Copy each entry below verbatim. Skip the pictures.

....................

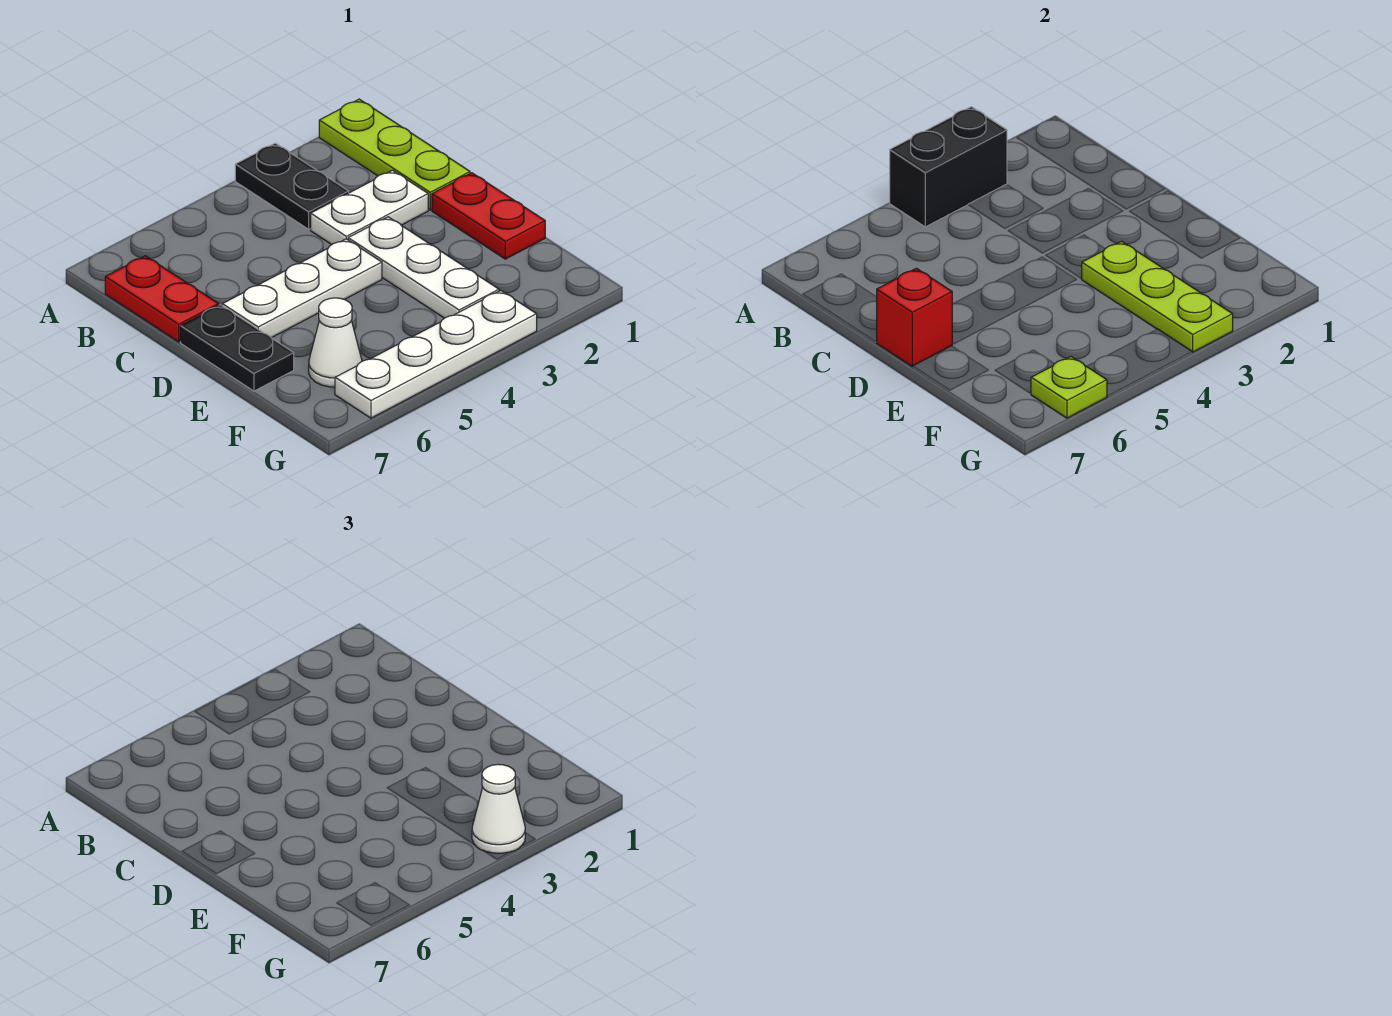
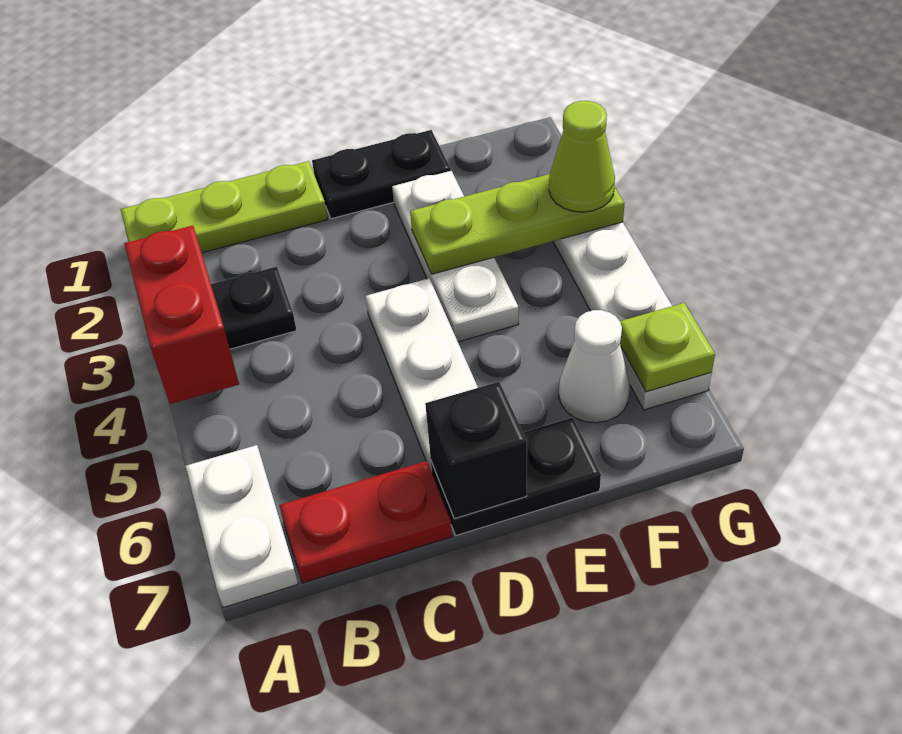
black brick A3:A4 level 2 -> red brick A3:A4 level 2
white plate C2:C3 level 1 -> white plate A6:A7 level 1
red plate D1:E1 level 1 -> black plate D1:E1 level 1
white plate D3:F3 level 1 -> white plate E2:E4 level 1
red brick D7 level 2 -> black brick D7 level 2
white cone G3 level 3 -> lime cone G3 level 3

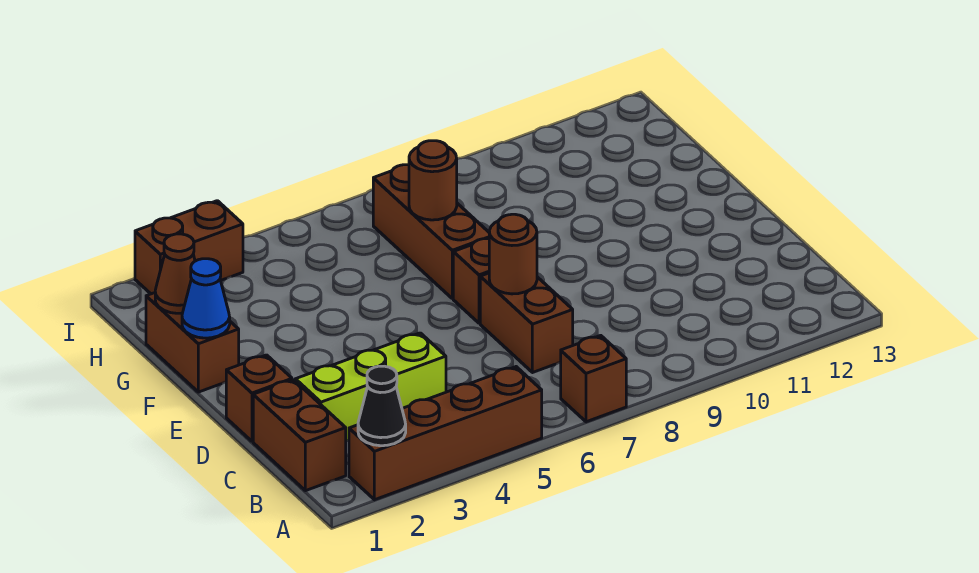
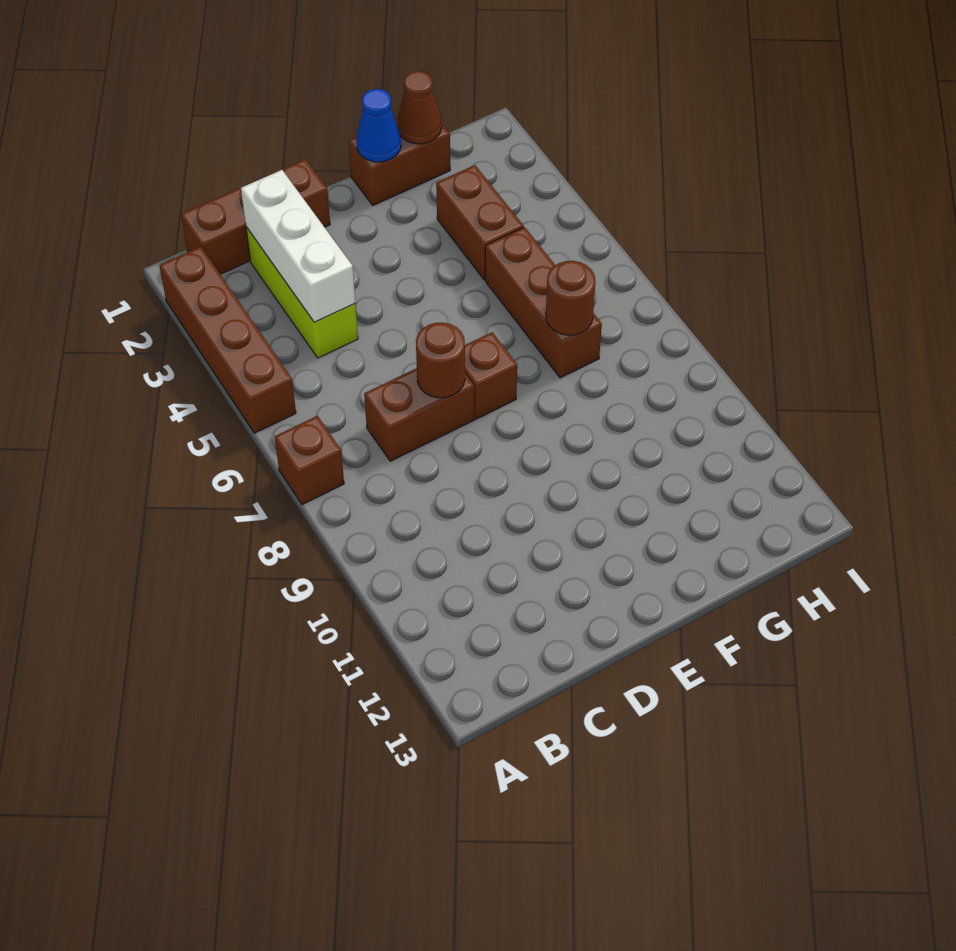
black cone A2 level 2 -> none
none -> white brick C2:C4 level 2
brown brick F7:H7 level 1 -> brown brick G5:G7 level 1
brown brick I2:I3 level 1 -> brown brick G3:G4 level 1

....................

→ TASK SOLUTION:
black brick A3:A4 level 2 -> red brick A3:A4 level 2
white plate C2:C3 level 1 -> white plate A6:A7 level 1
red plate D1:E1 level 1 -> black plate D1:E1 level 1
white plate D3:F3 level 1 -> white plate E2:E4 level 1
red brick D7 level 2 -> black brick D7 level 2
white cone G3 level 3 -> lime cone G3 level 3

black cone A2 level 2 -> none
none -> white brick C2:C4 level 2
brown brick F7:H7 level 1 -> brown brick G5:G7 level 1
brown brick I2:I3 level 1 -> brown brick G3:G4 level 1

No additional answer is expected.